--- WORK ITEM ---
Within the entries below, the lines from the one with "camera: 45 degrees right, 10 degrees down" through the one with "(231, 600) = (121, 440): white" are to be set down exactly, both ends kept.

--- INFORMATION PROVIDED ---
Content starts

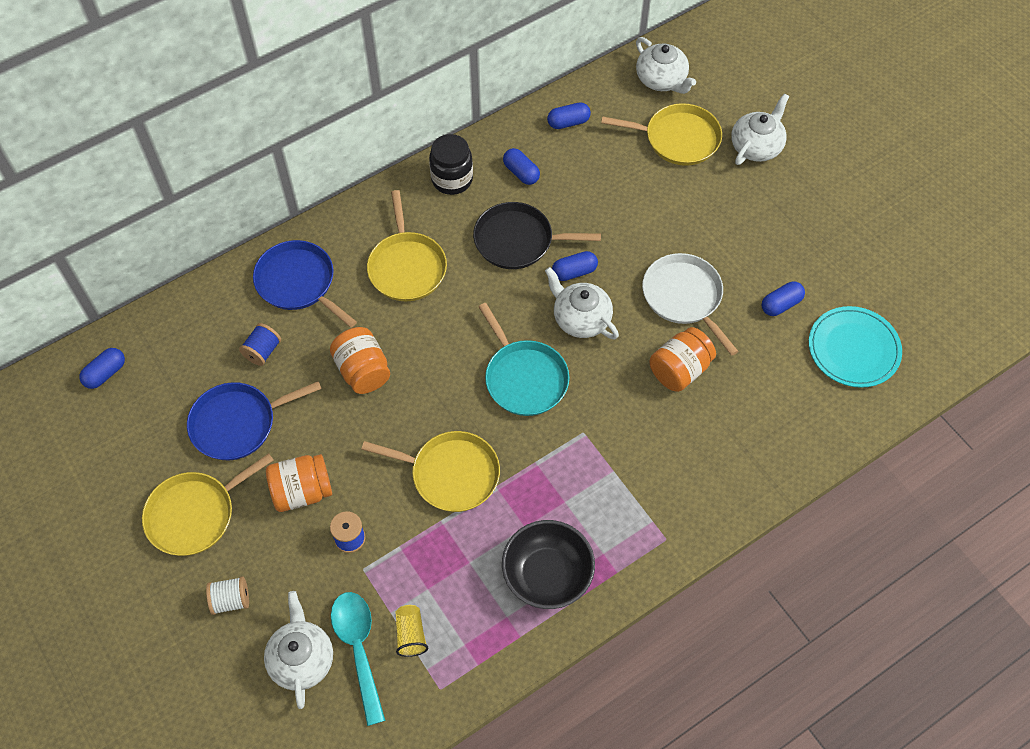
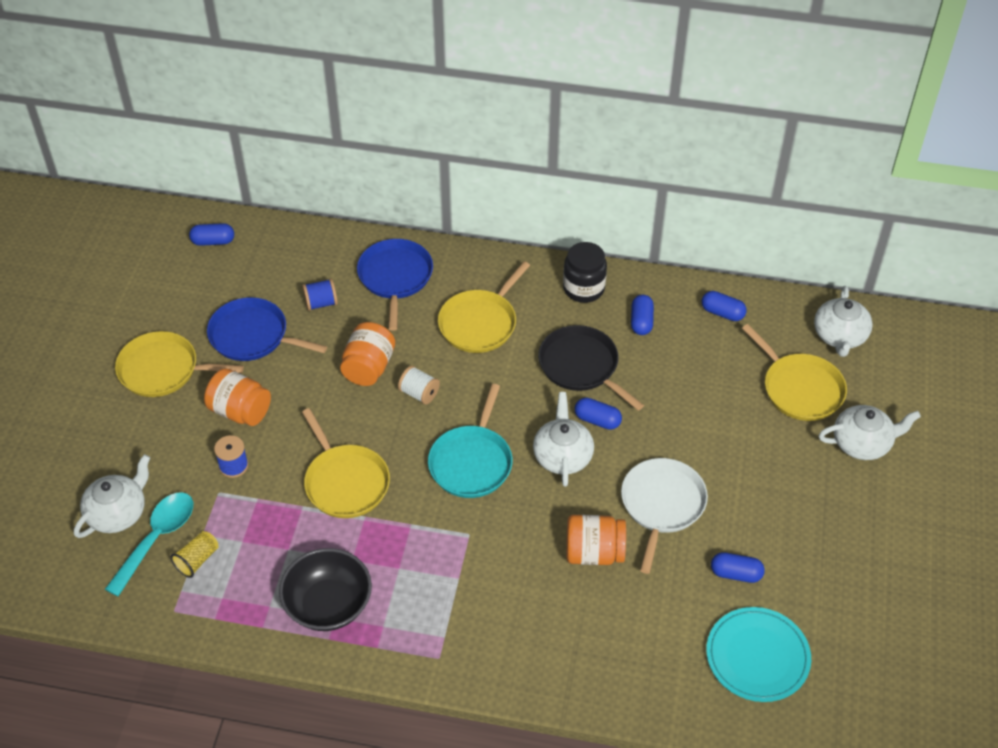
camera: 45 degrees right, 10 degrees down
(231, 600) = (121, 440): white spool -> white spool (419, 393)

Content ends
Content starts

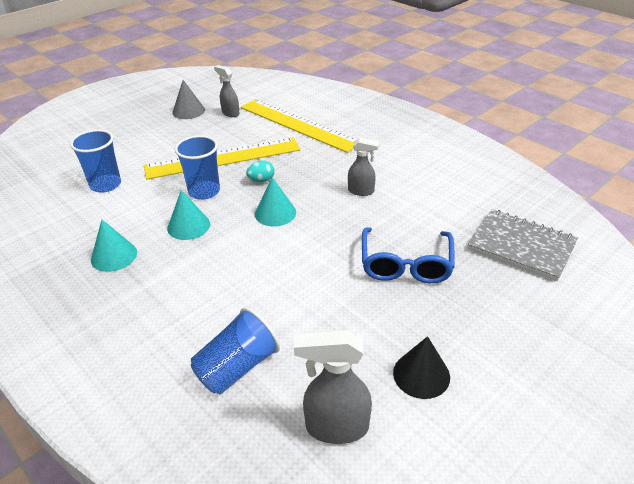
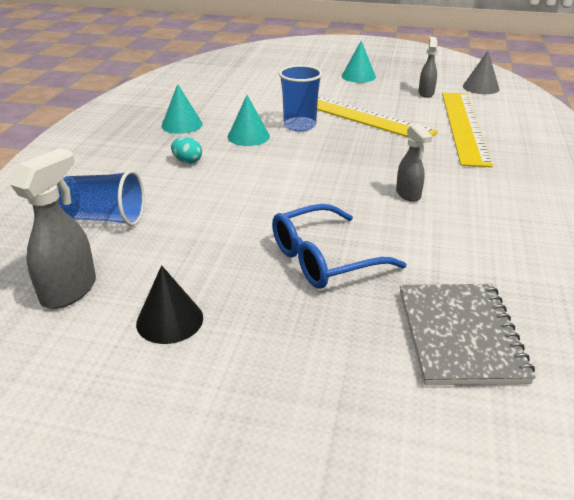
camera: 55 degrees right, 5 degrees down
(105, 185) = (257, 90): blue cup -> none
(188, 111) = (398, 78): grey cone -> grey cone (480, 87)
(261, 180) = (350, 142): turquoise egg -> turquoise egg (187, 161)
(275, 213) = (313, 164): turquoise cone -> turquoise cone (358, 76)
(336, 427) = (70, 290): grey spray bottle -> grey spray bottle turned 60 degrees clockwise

Content ends
Content starts

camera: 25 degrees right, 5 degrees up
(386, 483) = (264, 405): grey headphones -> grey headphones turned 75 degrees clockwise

Content ends

--- TASK RESULT ---
camera: 45 degrees right, 10 degrees down
(231, 600) = (121, 440): white spool -> white spool (419, 393)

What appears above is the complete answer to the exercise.